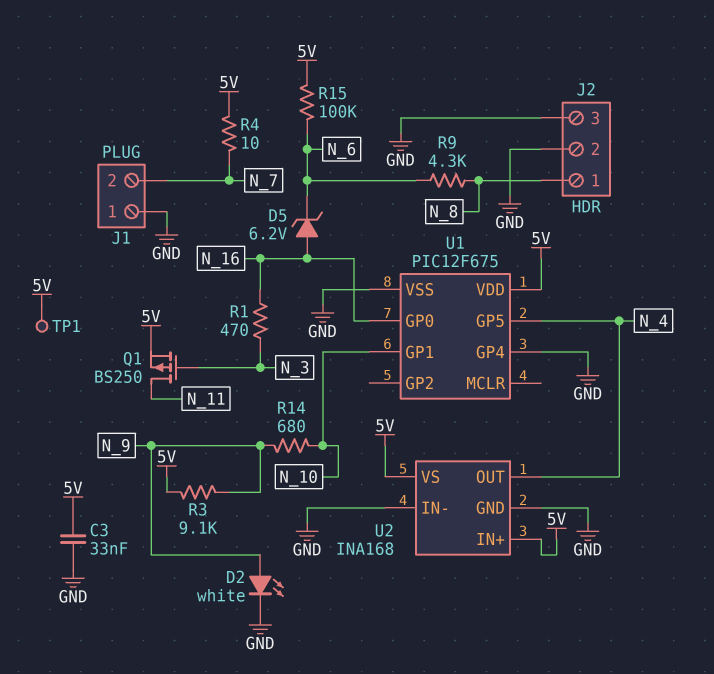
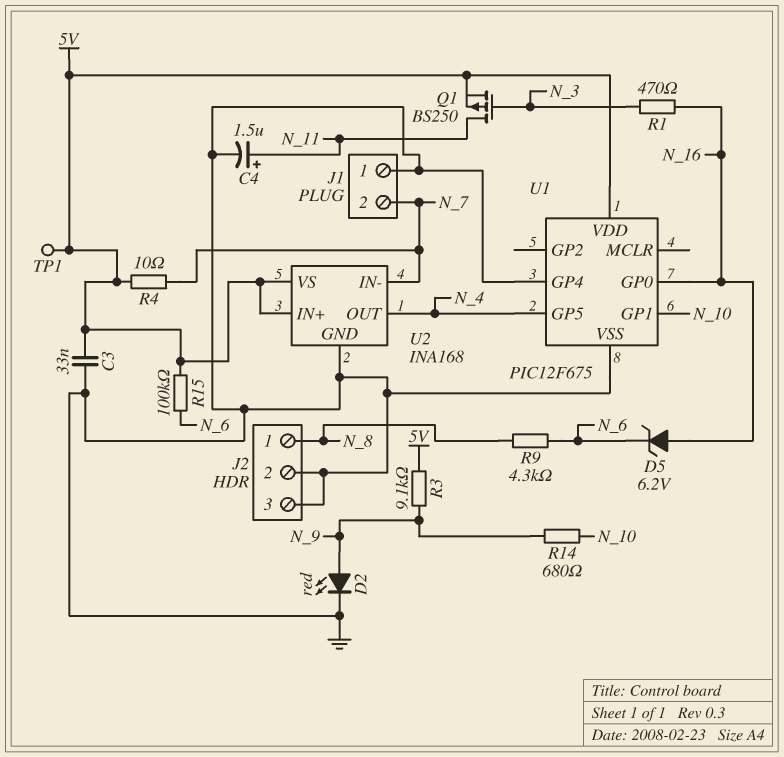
C4: none -> 1.5uF (plus N_11, minus GND)
D2: LED white (A N_9, K GND) -> LED red (A N_9, K GND)
U2 pin IN-: GND -> N_7

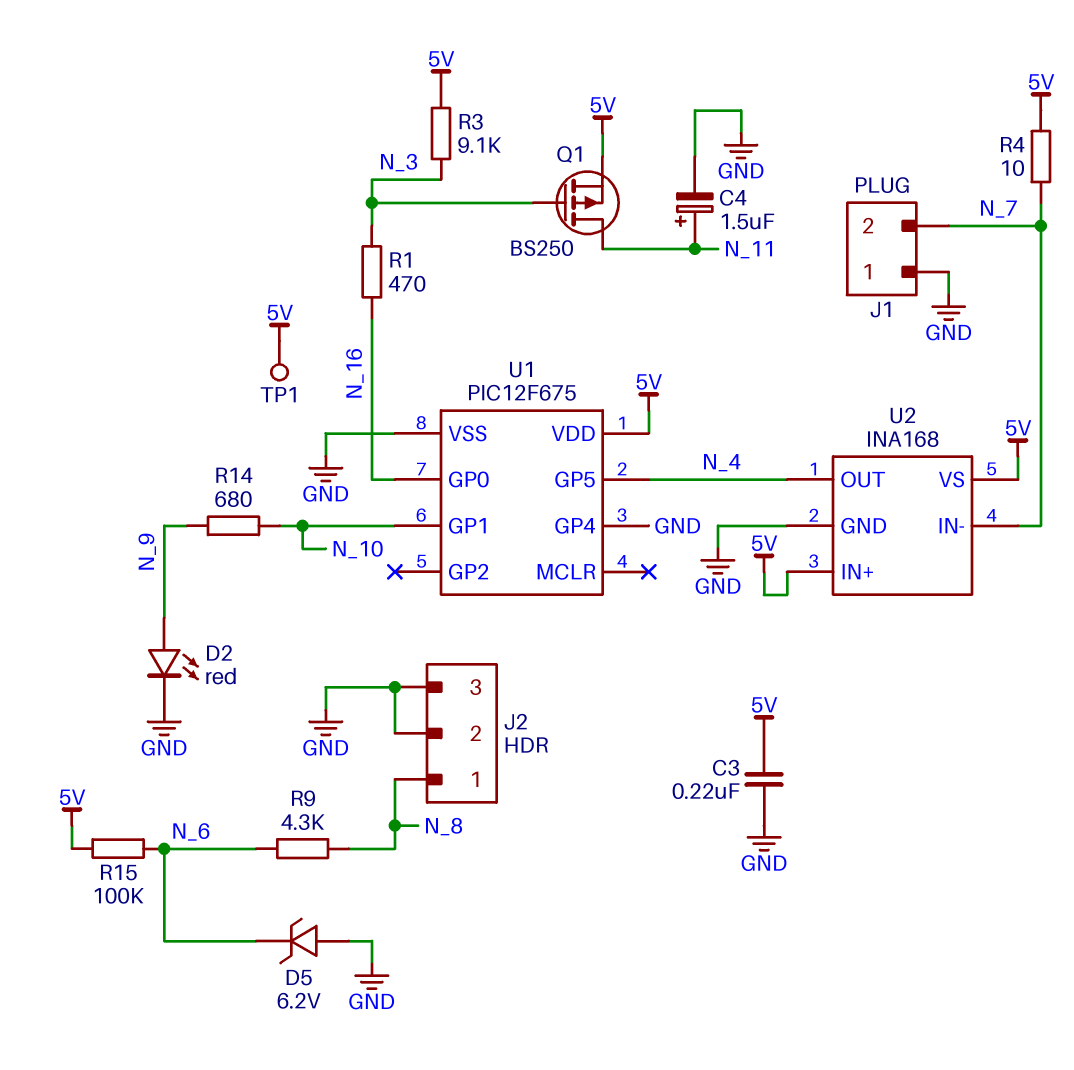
C3: 33nF (5V, GND) -> 220nF (5V, GND)
D5: zener 6.2V (A N_16, K N_6) -> zener 6.2V (A GND, K N_6)
R3: 9.1k (5V, N_9) -> 9.1k (5V, N_3)

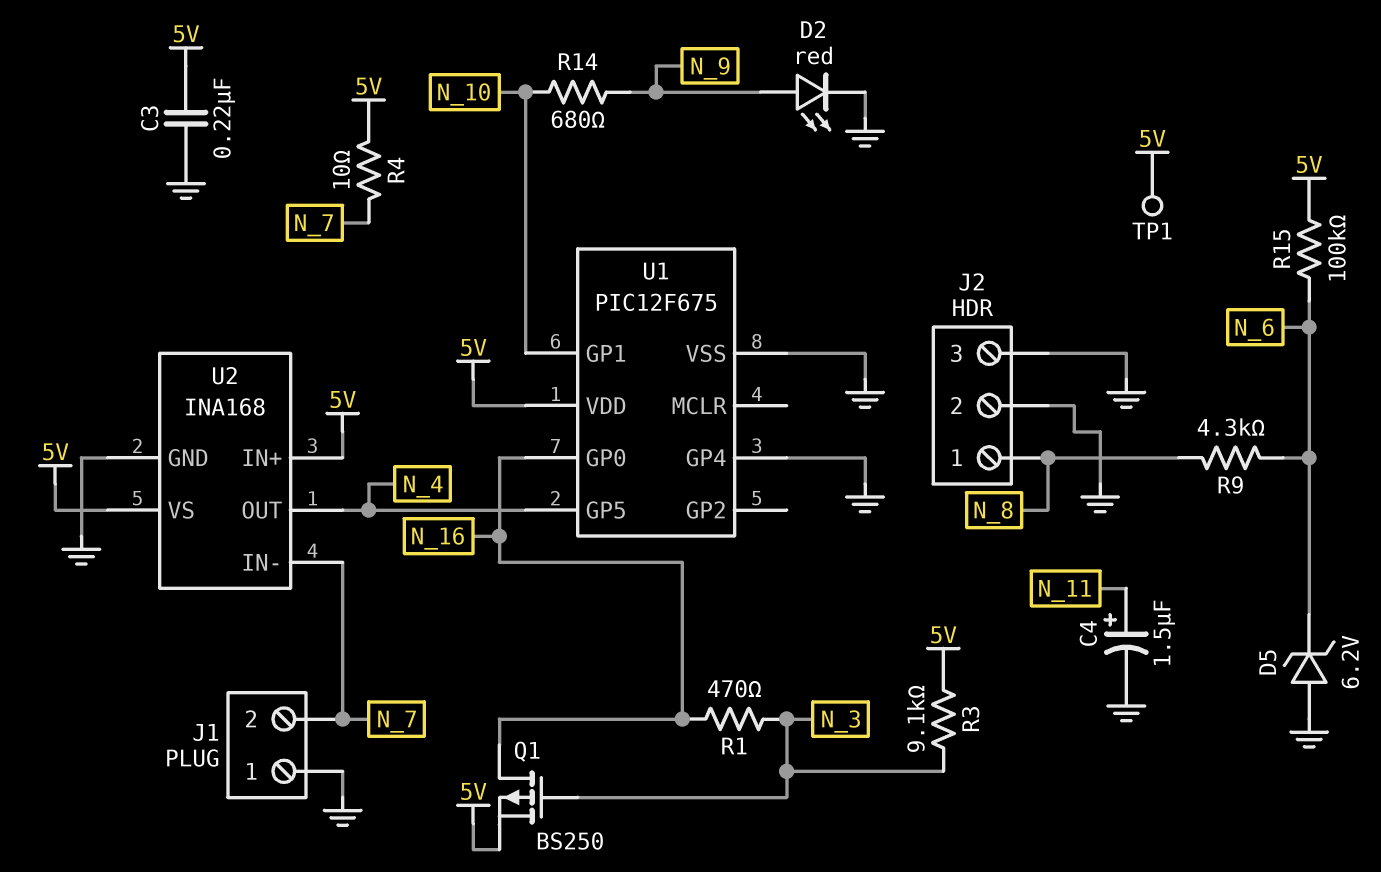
Q1: PMOS BS250 (G N_3, D N_11, S 5V) -> PMOS BS250 (G N_3, D N_16, S 5V)

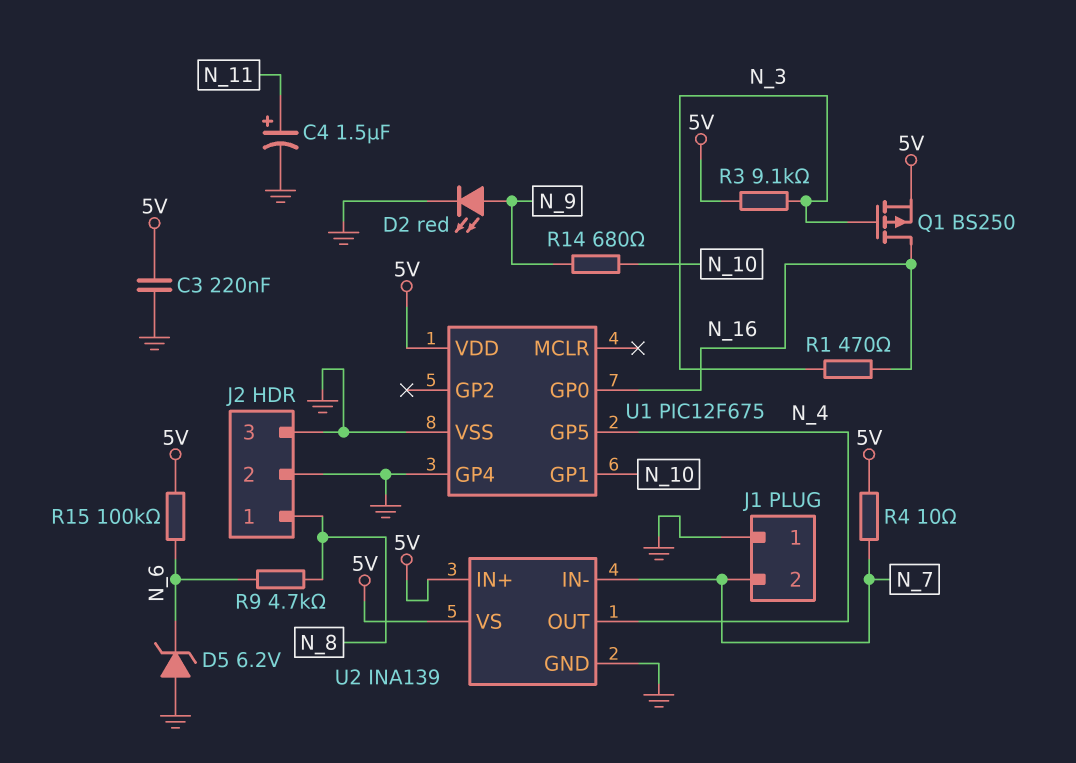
R9: 4.3k (N_6, N_8) -> 4.7k (N_6, N_8)
TP1: test point (5V) -> none
U2: INA168 -> INA139

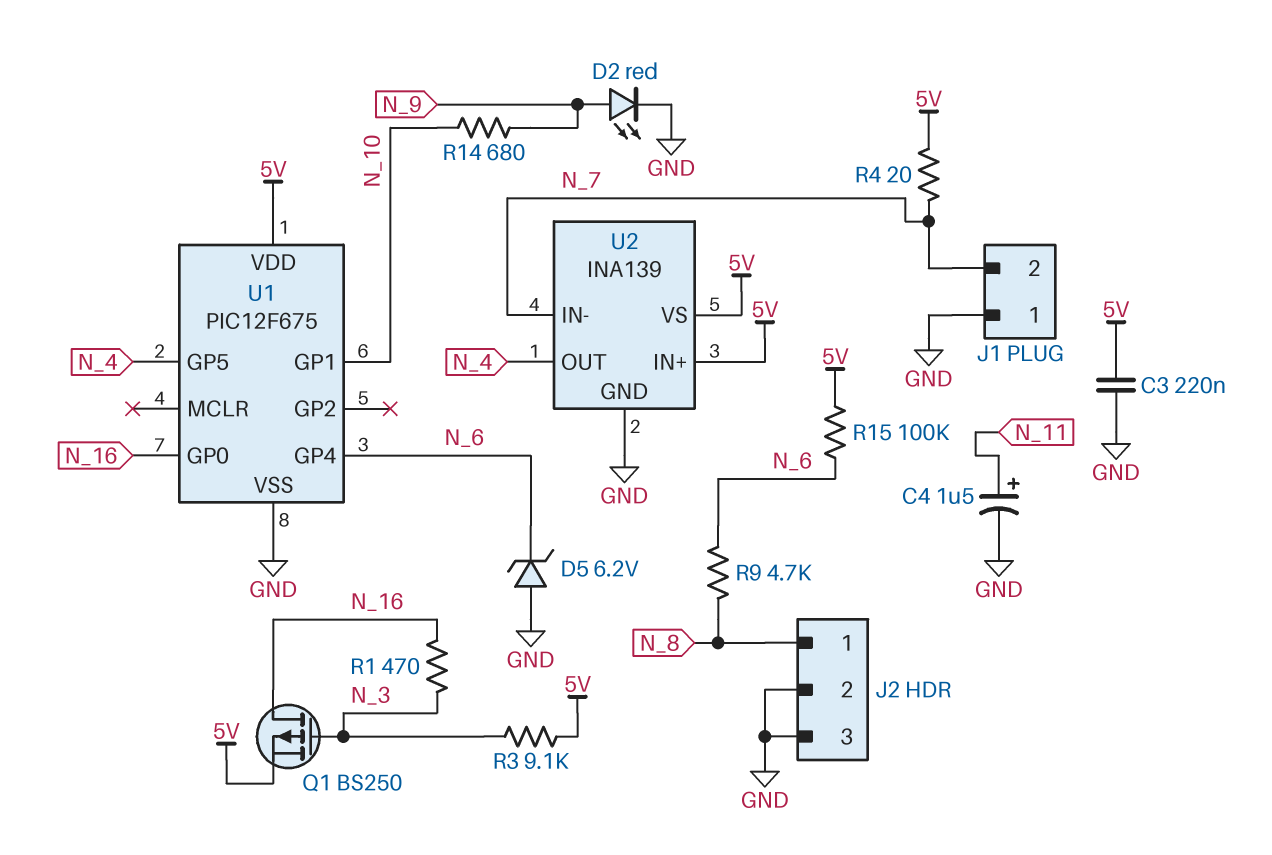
R4: 10 (5V, N_7) -> 20 (5V, N_7)
U1 pin GP4: GND -> N_6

══════════════════════════════

* [HOW TO COMPLETE THIS TASK]:
Number of lines holding "none" in the data: give it, with nothing else.

* [OUTPUT]:
2